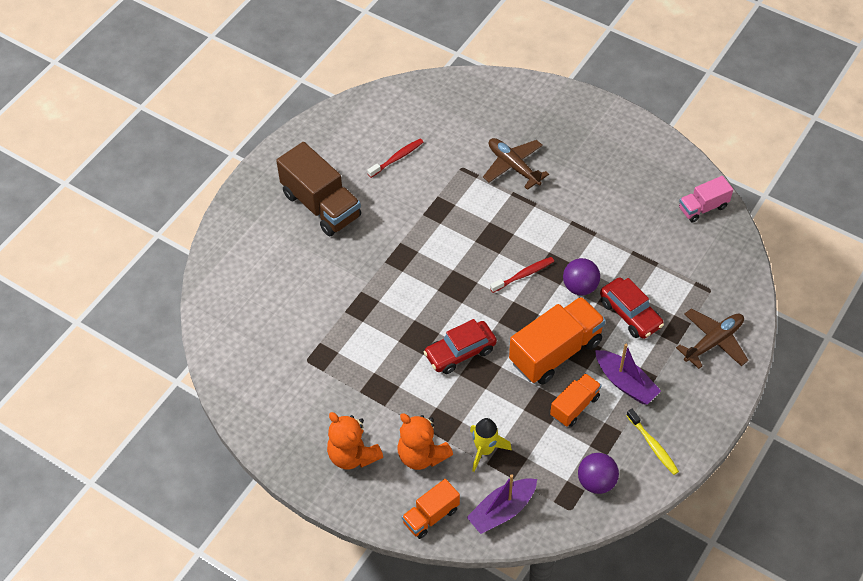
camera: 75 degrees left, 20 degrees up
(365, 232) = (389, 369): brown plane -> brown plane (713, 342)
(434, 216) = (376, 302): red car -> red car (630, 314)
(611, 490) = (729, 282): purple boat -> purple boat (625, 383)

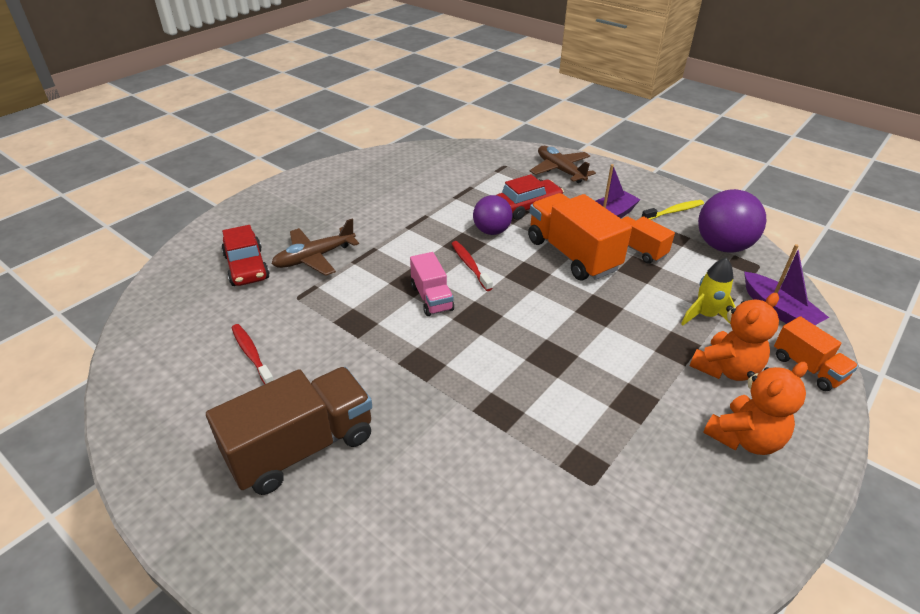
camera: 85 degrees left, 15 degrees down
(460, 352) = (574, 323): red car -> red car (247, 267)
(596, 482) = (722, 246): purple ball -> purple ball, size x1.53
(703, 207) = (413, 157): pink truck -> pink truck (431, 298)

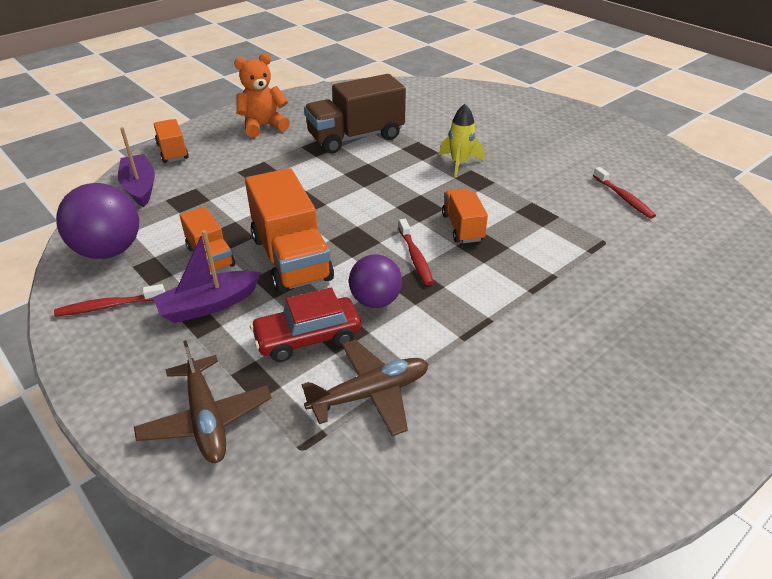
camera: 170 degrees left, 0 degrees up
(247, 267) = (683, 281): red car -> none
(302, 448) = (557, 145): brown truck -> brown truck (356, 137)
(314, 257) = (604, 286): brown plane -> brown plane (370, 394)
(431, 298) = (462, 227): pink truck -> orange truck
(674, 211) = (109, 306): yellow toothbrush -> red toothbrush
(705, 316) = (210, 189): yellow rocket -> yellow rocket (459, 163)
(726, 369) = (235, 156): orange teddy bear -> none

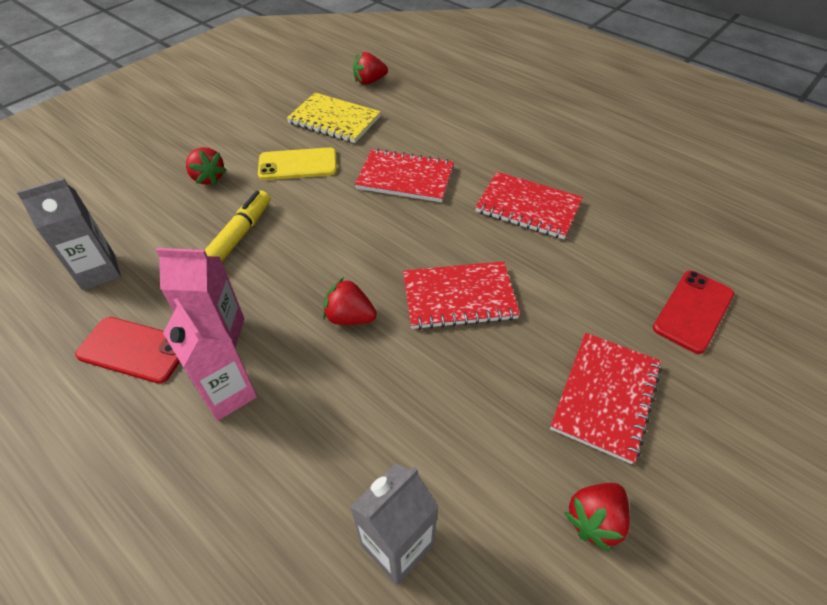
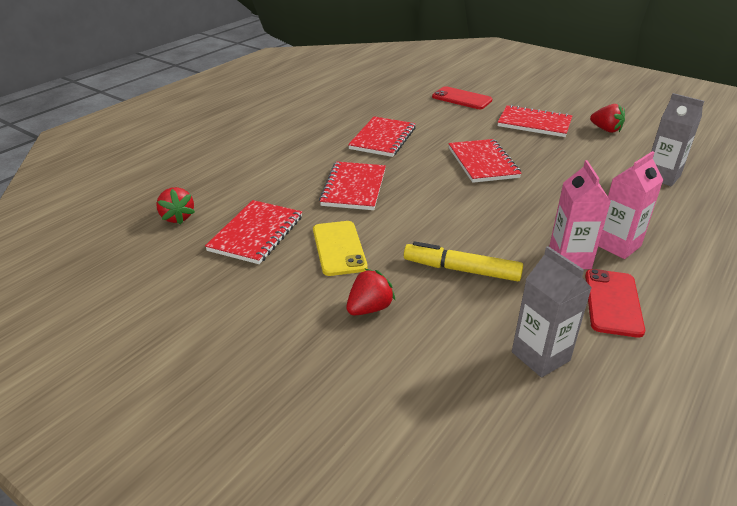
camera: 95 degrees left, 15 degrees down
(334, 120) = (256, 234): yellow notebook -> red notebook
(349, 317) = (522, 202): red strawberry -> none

========

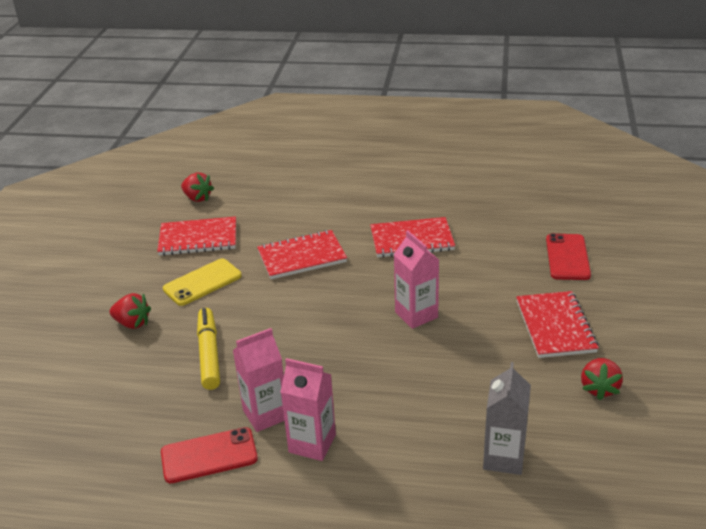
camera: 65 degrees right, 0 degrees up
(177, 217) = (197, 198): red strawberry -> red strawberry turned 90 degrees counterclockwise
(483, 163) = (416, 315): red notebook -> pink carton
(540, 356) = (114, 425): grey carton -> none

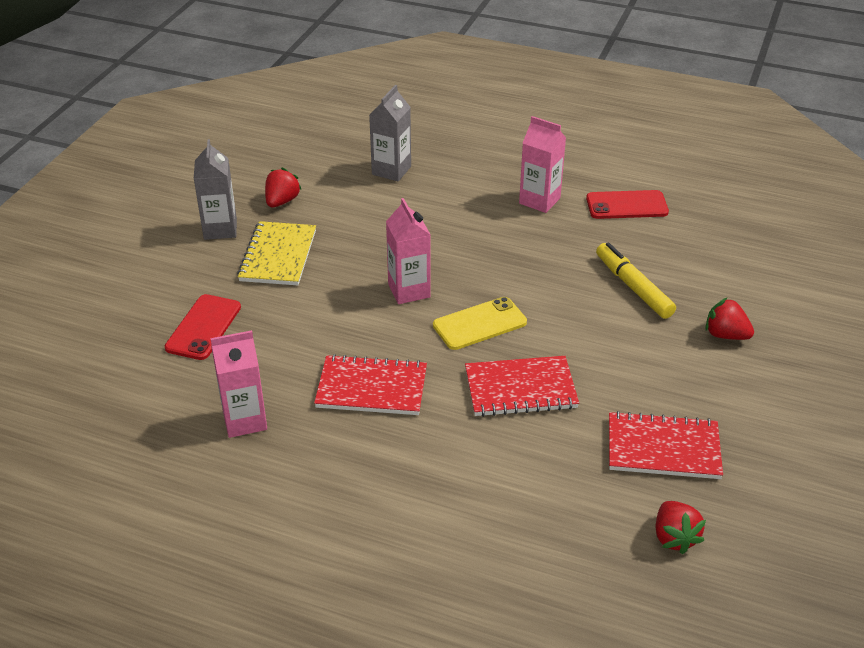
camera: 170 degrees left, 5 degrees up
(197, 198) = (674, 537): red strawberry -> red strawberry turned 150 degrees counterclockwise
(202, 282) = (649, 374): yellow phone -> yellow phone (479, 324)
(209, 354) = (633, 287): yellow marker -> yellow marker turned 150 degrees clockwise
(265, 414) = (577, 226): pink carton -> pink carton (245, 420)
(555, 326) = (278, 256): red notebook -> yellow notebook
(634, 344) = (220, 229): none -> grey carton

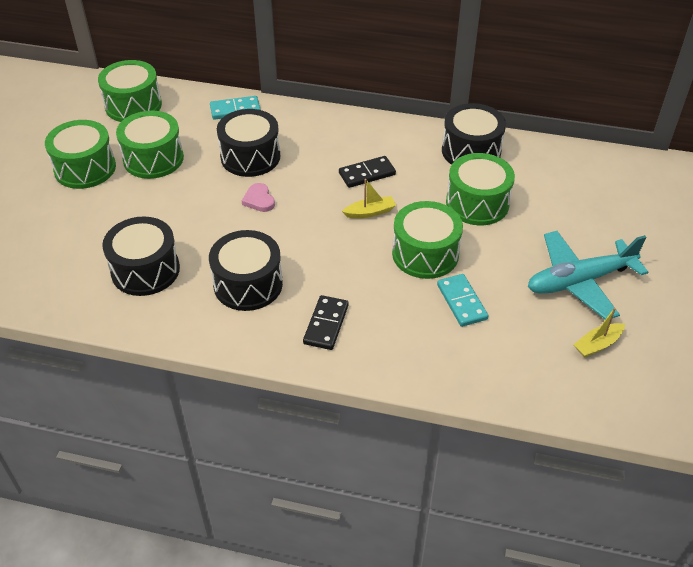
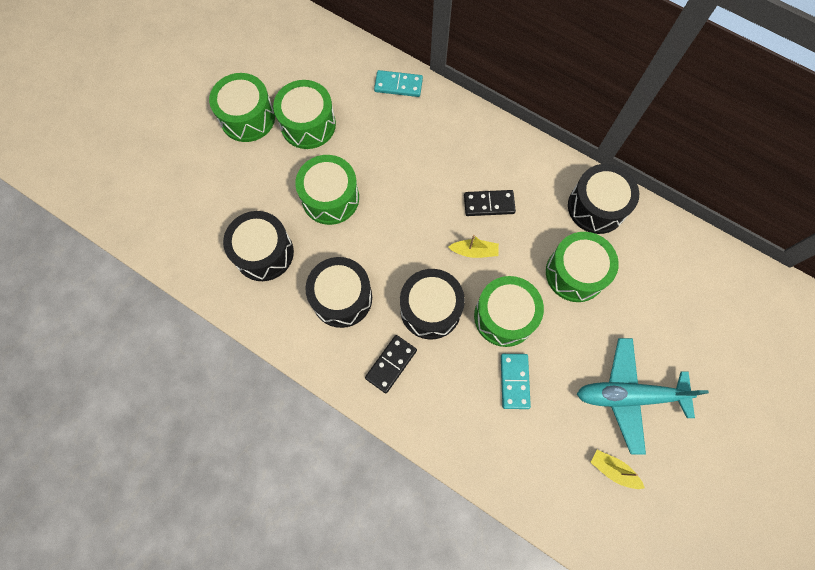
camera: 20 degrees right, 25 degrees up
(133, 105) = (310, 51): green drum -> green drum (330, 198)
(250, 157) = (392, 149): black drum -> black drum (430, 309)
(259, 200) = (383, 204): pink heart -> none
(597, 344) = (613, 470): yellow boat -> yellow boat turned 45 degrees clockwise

========

What needs to be done:
Look through the entries and copy every line in which the string "carton" appears.

Answer to this problem:
(483, 163) = (416, 315): red notebook -> pink carton
(540, 356) = (114, 425): grey carton -> none
(265, 414) = (577, 226): pink carton -> pink carton (245, 420)
(634, 344) = (220, 229): none -> grey carton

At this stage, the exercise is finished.